WORK ORDER: Please state how many lines of the data contain "marrón". The number by itself is enough.

EXERCISE MATERIAL:
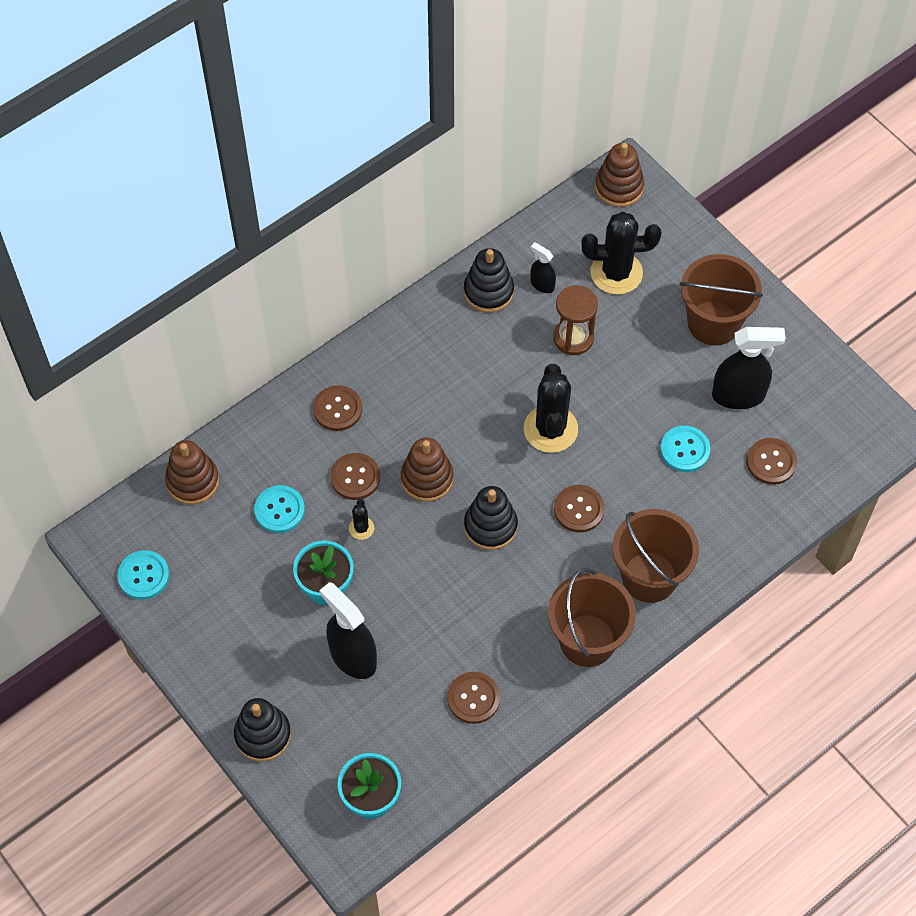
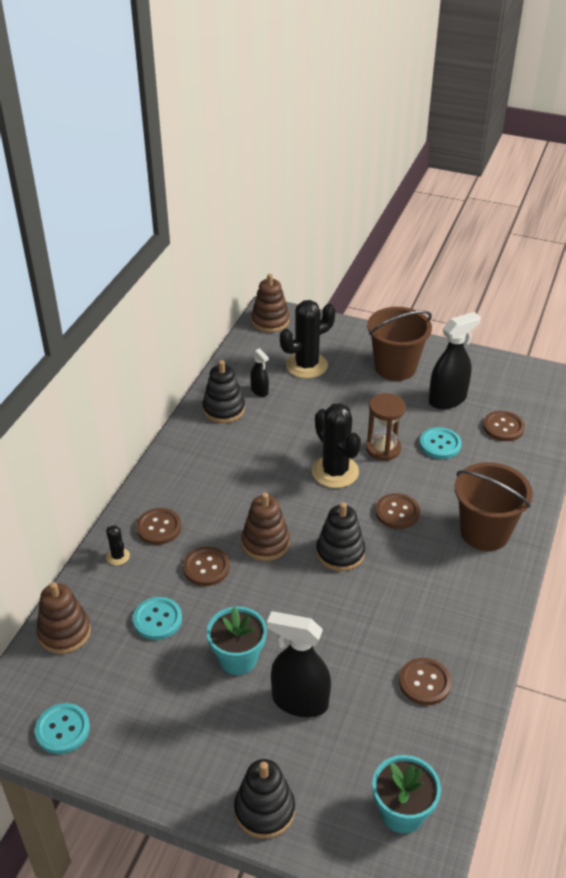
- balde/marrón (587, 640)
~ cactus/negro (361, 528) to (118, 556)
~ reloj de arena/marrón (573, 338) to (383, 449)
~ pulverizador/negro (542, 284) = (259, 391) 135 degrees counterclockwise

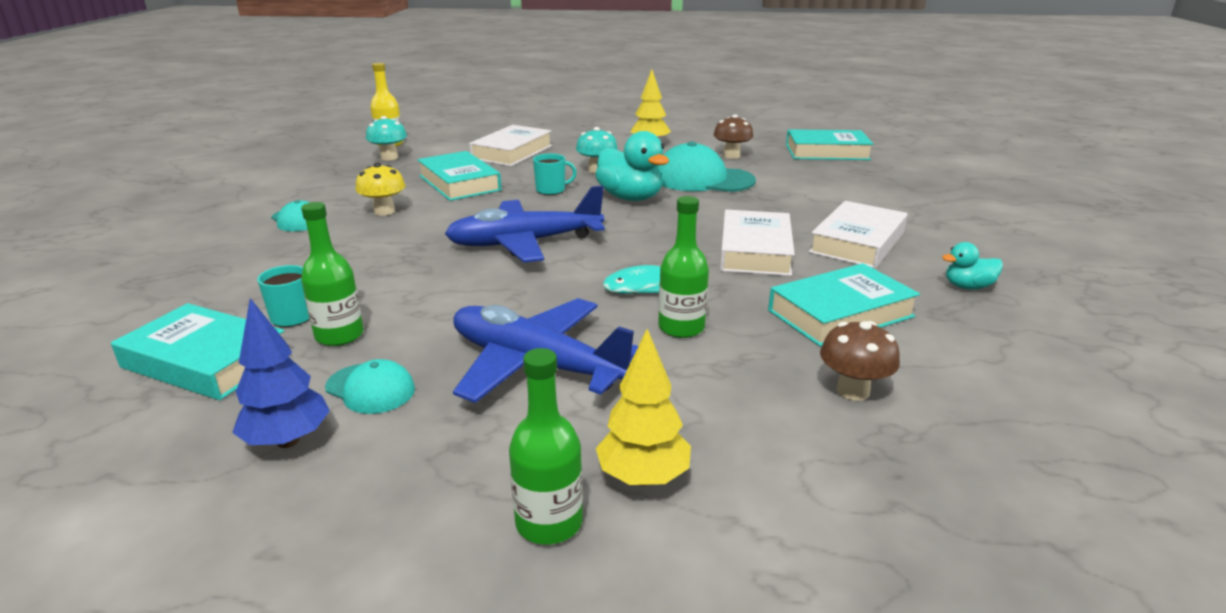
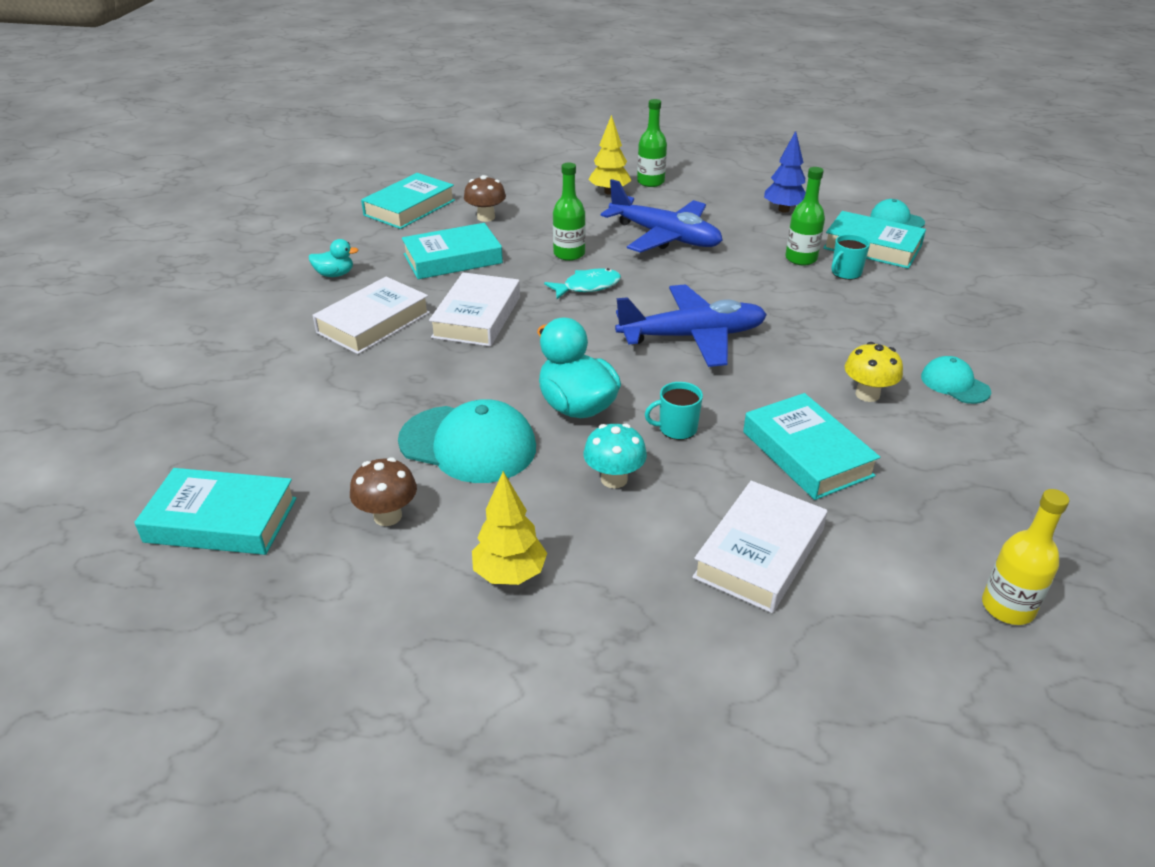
- seta/turquesa (389, 157)
+ libro/turquesa (409, 208)
~ gorra/turquesa (370, 389) to (896, 219)

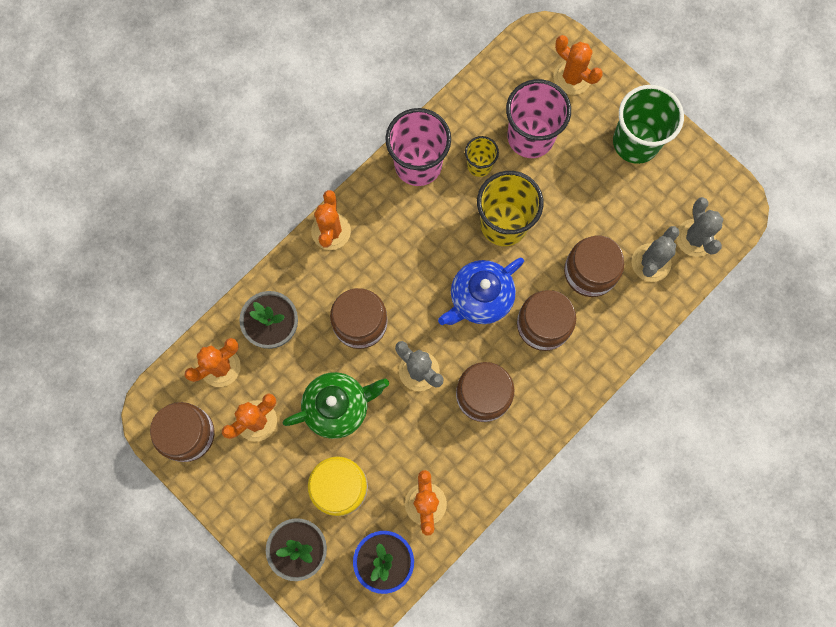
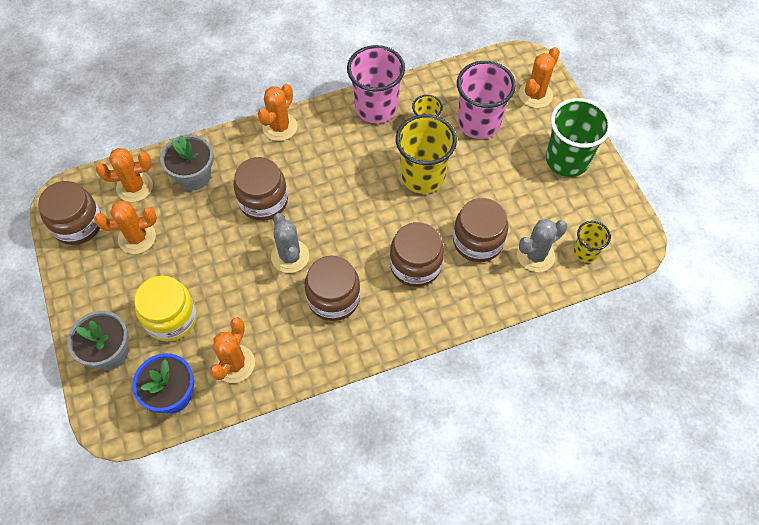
- tetera/verde (337, 407)
- tetera/azul (480, 298)
~ cactus/gris (695, 238) to vaso/amarillo (585, 252)
~ cactus/naranja (572, 77) = (535, 95) 60 degrees clockwise

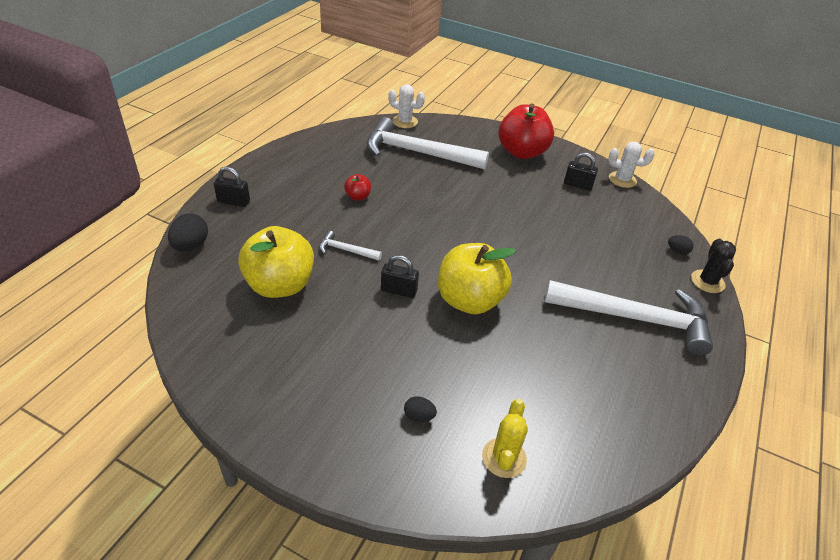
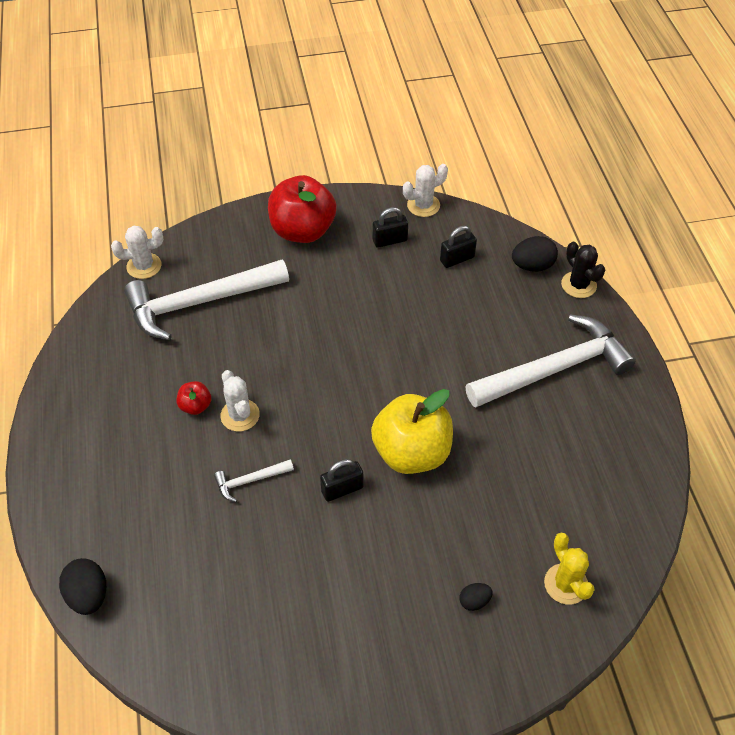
- manzana/amarillo (280, 285)
+ cactus/blanco (240, 415)
~ candado/negro (233, 201) to (457, 259)
~ huevo/negro (677, 251) = (532, 266) x1.74

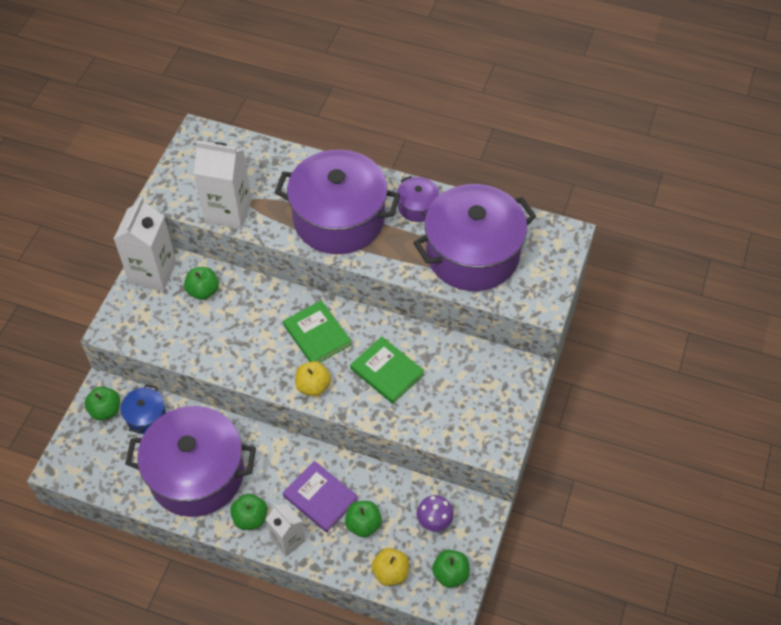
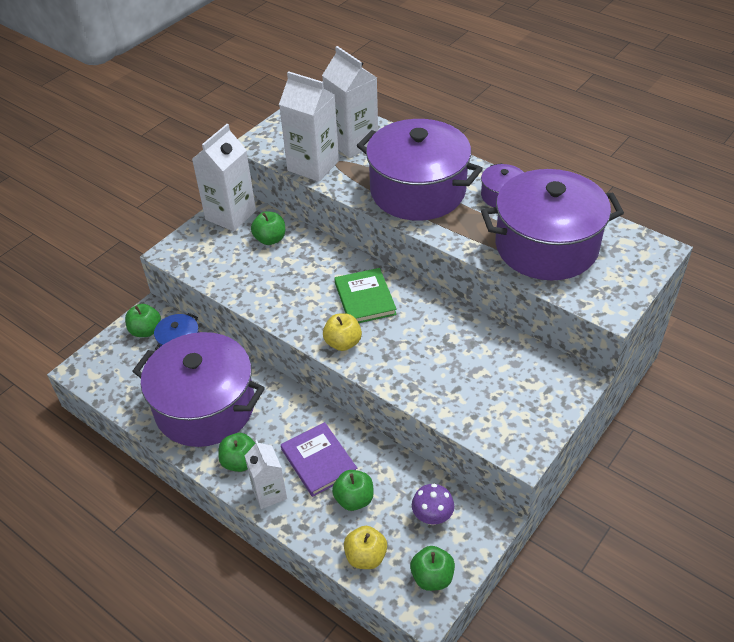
- libro/verde (387, 371)
+ cartón de leche/blanco (352, 142)

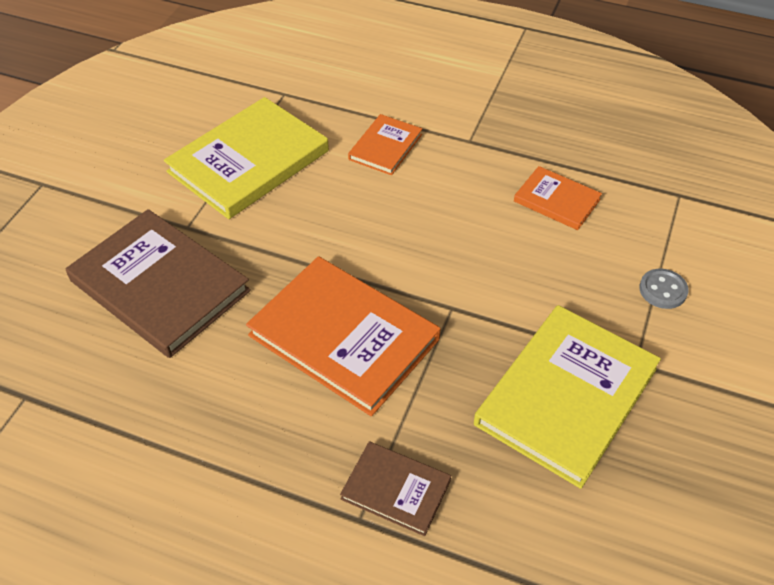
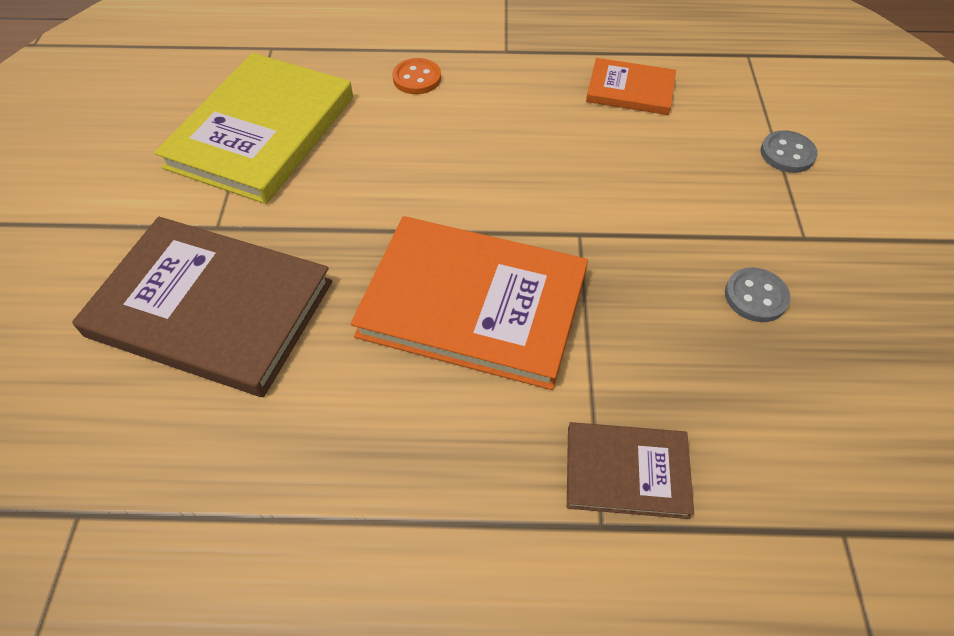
~ libro/naranja (385, 147) to botón/naranja (417, 78)
~ libro/amarillo (566, 396) to botón/gris (755, 296)

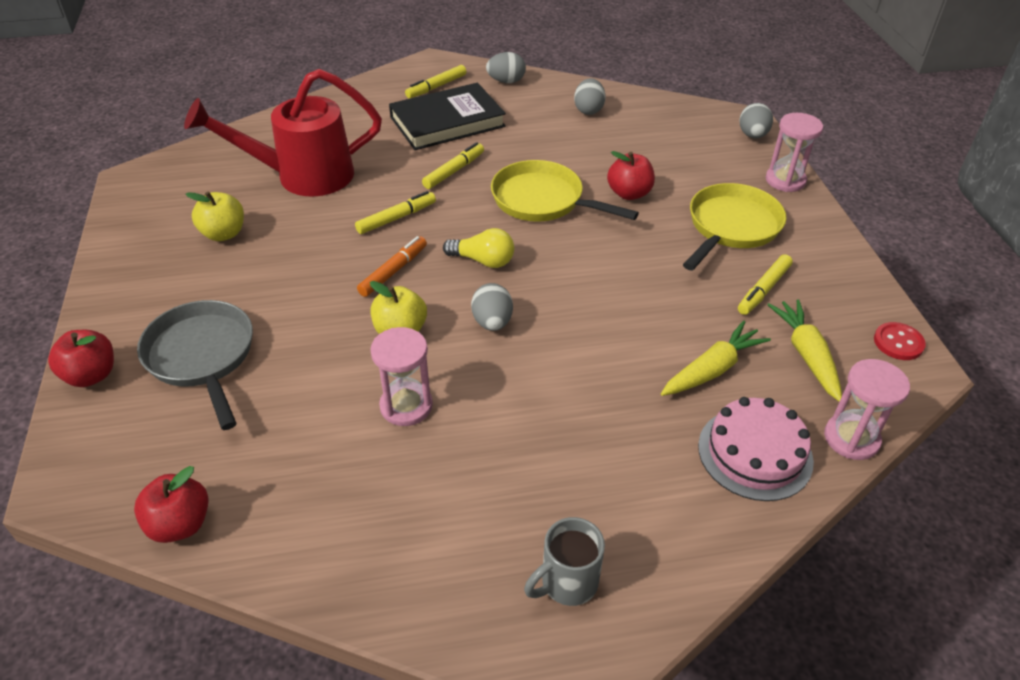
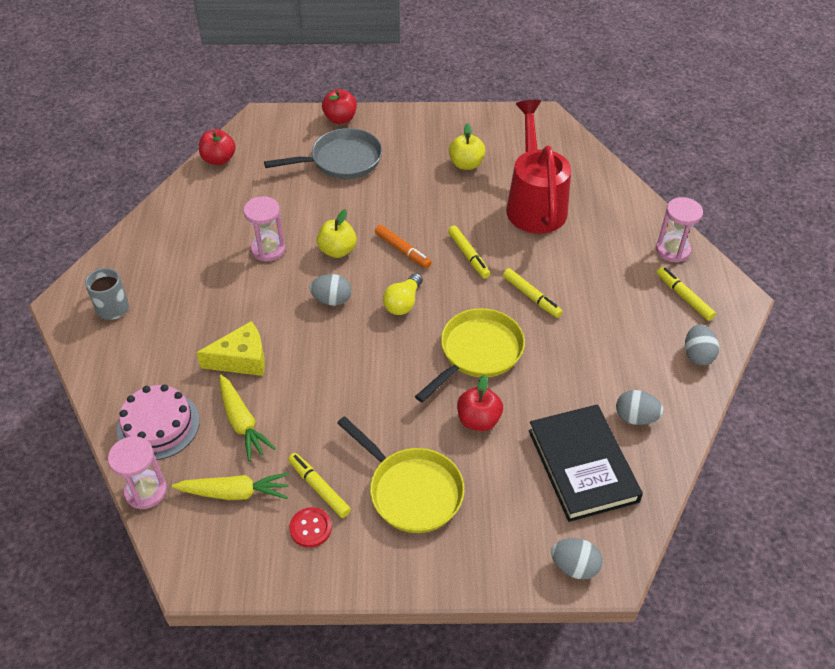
+ queso/amarillo (241, 359)
~ libro/negro (447, 122) to (582, 465)
~ reloj de arena/rosa (785, 180) to (672, 250)
~ botón/rojo (898, 342) to (310, 528)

WRITTEN REPLY: 2